_Your assignment_. Every line of the data must be retyped exactly as it stands.

_Items from a dataset_.
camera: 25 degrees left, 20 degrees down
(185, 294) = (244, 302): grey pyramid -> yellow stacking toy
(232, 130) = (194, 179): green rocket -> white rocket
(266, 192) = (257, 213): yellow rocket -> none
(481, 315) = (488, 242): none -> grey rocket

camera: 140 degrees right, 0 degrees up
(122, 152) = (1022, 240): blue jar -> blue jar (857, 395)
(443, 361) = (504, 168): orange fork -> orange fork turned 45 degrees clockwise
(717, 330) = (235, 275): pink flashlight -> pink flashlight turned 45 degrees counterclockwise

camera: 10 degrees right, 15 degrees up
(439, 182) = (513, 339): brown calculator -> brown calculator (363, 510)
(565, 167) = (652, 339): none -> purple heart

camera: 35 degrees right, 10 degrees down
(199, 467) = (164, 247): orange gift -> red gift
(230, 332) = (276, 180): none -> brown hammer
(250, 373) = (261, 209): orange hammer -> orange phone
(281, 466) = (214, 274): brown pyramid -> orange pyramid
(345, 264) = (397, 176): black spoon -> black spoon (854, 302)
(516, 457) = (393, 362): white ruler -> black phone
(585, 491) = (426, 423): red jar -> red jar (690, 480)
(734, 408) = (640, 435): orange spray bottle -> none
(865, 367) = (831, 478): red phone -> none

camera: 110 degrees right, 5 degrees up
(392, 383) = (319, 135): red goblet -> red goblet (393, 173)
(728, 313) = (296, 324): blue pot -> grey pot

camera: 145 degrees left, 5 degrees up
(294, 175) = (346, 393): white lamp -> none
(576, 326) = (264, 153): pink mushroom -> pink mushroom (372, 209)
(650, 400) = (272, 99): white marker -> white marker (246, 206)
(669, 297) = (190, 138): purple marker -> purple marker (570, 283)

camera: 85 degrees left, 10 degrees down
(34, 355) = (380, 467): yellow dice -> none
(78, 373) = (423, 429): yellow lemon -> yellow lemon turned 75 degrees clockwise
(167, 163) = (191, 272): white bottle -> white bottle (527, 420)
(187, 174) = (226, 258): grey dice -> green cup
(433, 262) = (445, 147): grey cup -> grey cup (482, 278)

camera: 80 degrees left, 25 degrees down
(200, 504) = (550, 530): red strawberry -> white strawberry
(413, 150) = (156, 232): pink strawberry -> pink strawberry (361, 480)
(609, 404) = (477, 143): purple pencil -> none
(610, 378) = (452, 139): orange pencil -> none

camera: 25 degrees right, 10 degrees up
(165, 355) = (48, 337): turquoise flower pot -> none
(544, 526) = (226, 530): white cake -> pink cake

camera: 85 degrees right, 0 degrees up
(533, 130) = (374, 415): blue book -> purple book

_Solution to this problem_.
camera: 25 degrees left, 20 degrees down
(185, 294) = (244, 302): grey pyramid -> yellow stacking toy
(232, 130) = (194, 179): green rocket -> white rocket
(266, 192) = (257, 213): yellow rocket -> none
(481, 315) = (488, 242): none -> grey rocket

camera: 140 degrees right, 0 degrees up
(122, 152) = (1022, 240): blue jar -> blue jar (857, 395)
(443, 361) = (504, 168): orange fork -> orange fork turned 45 degrees clockwise
(717, 330) = (235, 275): pink flashlight -> pink flashlight turned 45 degrees counterclockwise

camera: 10 degrees right, 15 degrees up
(439, 182) = (513, 339): brown calculator -> brown calculator (363, 510)
(565, 167) = (652, 339): none -> purple heart

camera: 35 degrees right, 10 degrees down
(199, 467) = (164, 247): orange gift -> red gift
(230, 332) = (276, 180): none -> brown hammer
(250, 373) = (261, 209): orange hammer -> orange phone
(281, 466) = (214, 274): brown pyramid -> orange pyramid
(345, 264) = (397, 176): black spoon -> black spoon (854, 302)
(516, 457) = (393, 362): white ruler -> black phone
(585, 491) = (426, 423): red jar -> red jar (690, 480)
(734, 408) = (640, 435): orange spray bottle -> none
(865, 367) = (831, 478): red phone -> none

camera: 110 degrees right, 5 degrees up
(392, 383) = (319, 135): red goblet -> red goblet (393, 173)
(728, 313) = (296, 324): blue pot -> grey pot

camera: 145 degrees left, 5 degrees up
(294, 175) = (346, 393): white lamp -> none
(576, 326) = (264, 153): pink mushroom -> pink mushroom (372, 209)
(650, 400) = (272, 99): white marker -> white marker (246, 206)
(669, 297) = (190, 138): purple marker -> purple marker (570, 283)

camera: 85 degrees left, 10 degrees down
(34, 355) = (380, 467): yellow dice -> none
(78, 373) = (423, 429): yellow lemon -> yellow lemon turned 75 degrees clockwise
(167, 163) = (191, 272): white bottle -> white bottle (527, 420)
(187, 174) = (226, 258): grey dice -> green cup
(433, 262) = (445, 147): grey cup -> grey cup (482, 278)

camera: 80 degrees left, 25 degrees down
(200, 504) = (550, 530): red strawberry -> white strawberry
(413, 150) = (156, 232): pink strawberry -> pink strawberry (361, 480)
(609, 404) = (477, 143): purple pencil -> none
(610, 378) = (452, 139): orange pencil -> none

camera: 25 degrees right, 10 degrees up
(165, 355) = (48, 337): turquoise flower pot -> none
(544, 526) = (226, 530): white cake -> pink cake

camera: 85 degrees right, 0 degrees up
(533, 130) = (374, 415): blue book -> purple book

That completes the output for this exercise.